**WHAT TO PRODUCE:** In the entries below, find the line with "green clock [20,255,113,344]" and the line with "yellow camera [356,244,413,291]". Repeat exactly everything between them, those two lines included, but not the pictures.

**GIVEN ENTRIES:**

════

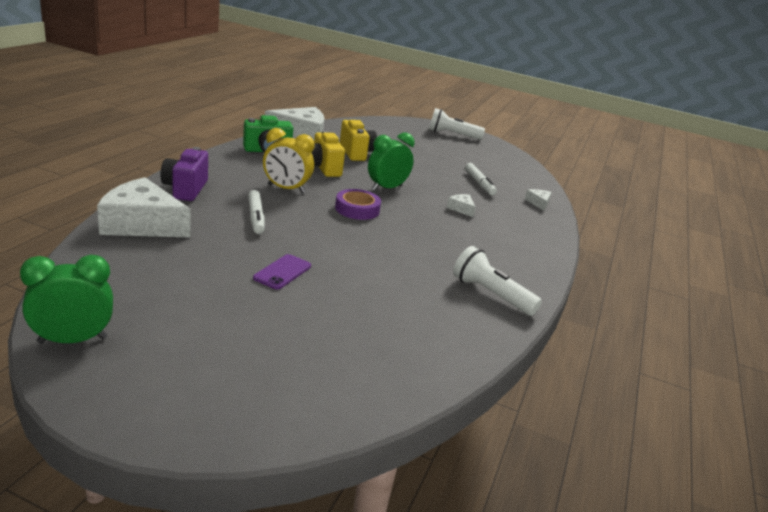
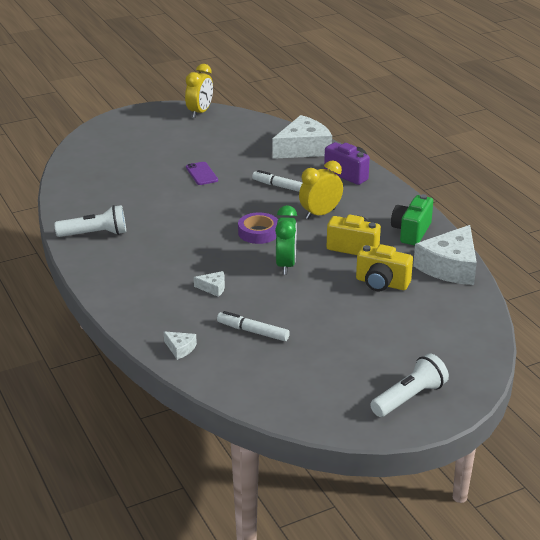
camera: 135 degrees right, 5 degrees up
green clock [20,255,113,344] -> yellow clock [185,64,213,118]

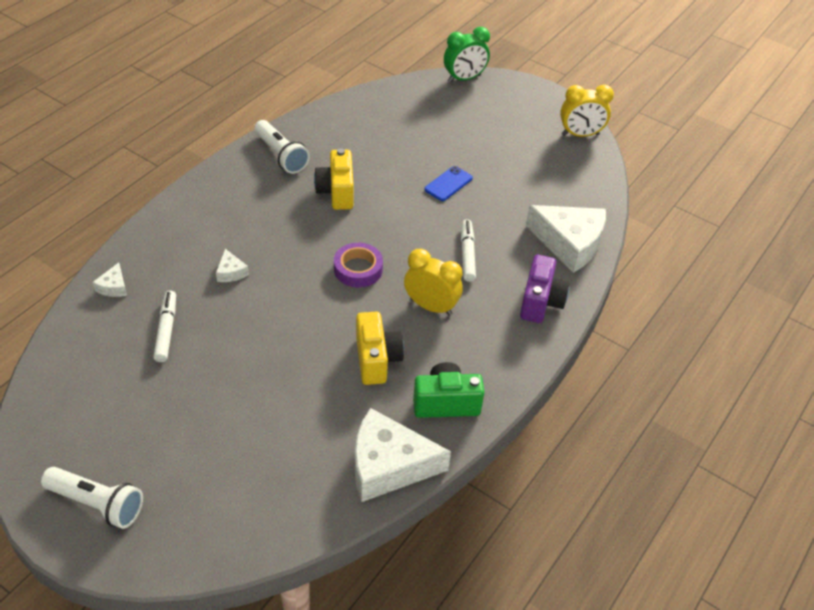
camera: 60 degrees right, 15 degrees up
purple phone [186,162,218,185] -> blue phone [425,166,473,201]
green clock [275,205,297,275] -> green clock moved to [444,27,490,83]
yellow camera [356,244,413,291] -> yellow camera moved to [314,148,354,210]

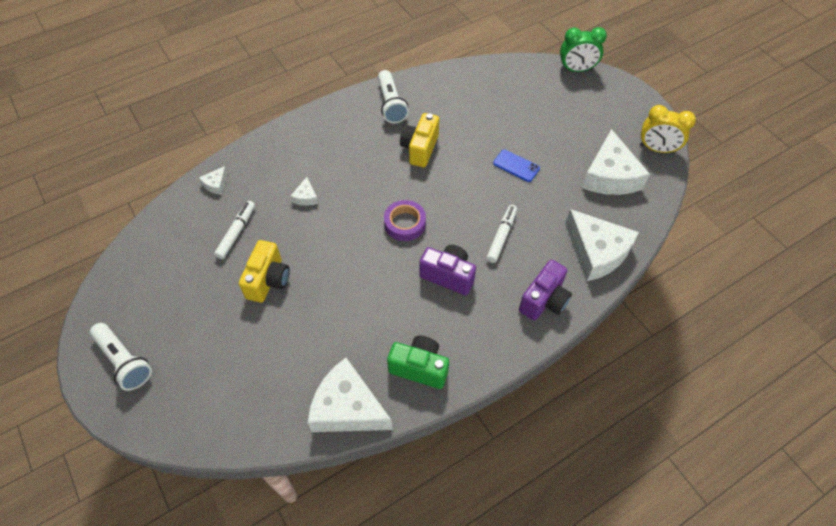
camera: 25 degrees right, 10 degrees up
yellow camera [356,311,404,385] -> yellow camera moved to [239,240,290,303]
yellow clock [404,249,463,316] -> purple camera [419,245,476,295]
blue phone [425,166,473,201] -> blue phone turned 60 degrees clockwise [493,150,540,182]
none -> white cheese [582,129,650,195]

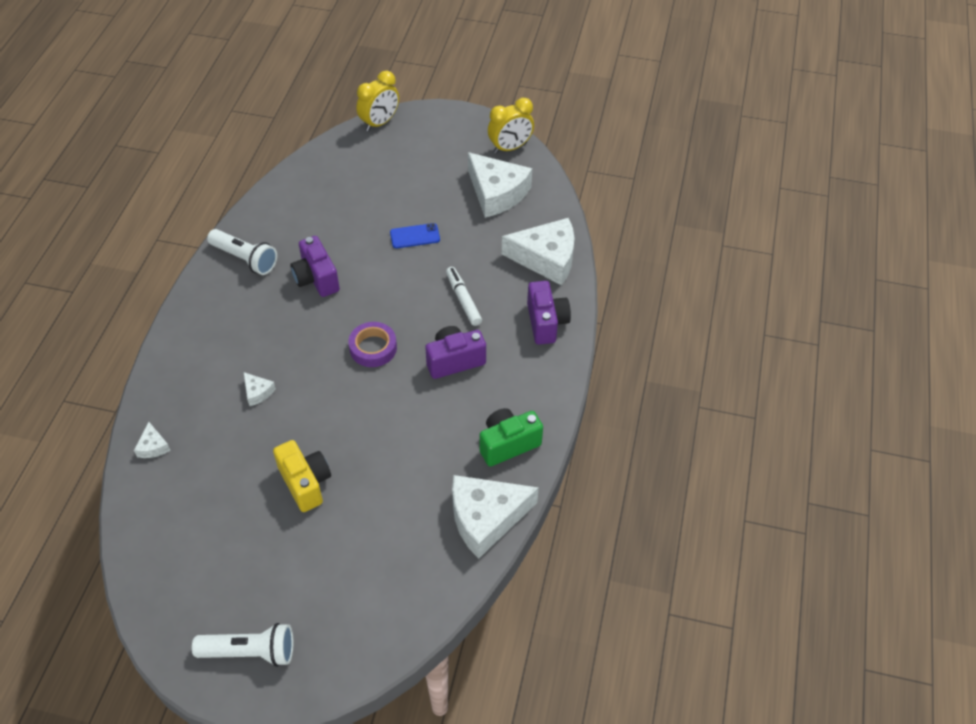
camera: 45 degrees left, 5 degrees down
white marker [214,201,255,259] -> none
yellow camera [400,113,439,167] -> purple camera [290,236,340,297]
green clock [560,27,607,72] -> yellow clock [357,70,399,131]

════

**ANSWER BOX:**
green clock [20,255,113,344] -> yellow clock [185,64,213,118]

camera: 60 degrees right, 15 degrees up
purple phone [186,162,218,185] -> blue phone [425,166,473,201]
green clock [275,205,297,275] -> green clock moved to [444,27,490,83]
yellow camera [356,244,413,291] -> yellow camera moved to [314,148,354,210]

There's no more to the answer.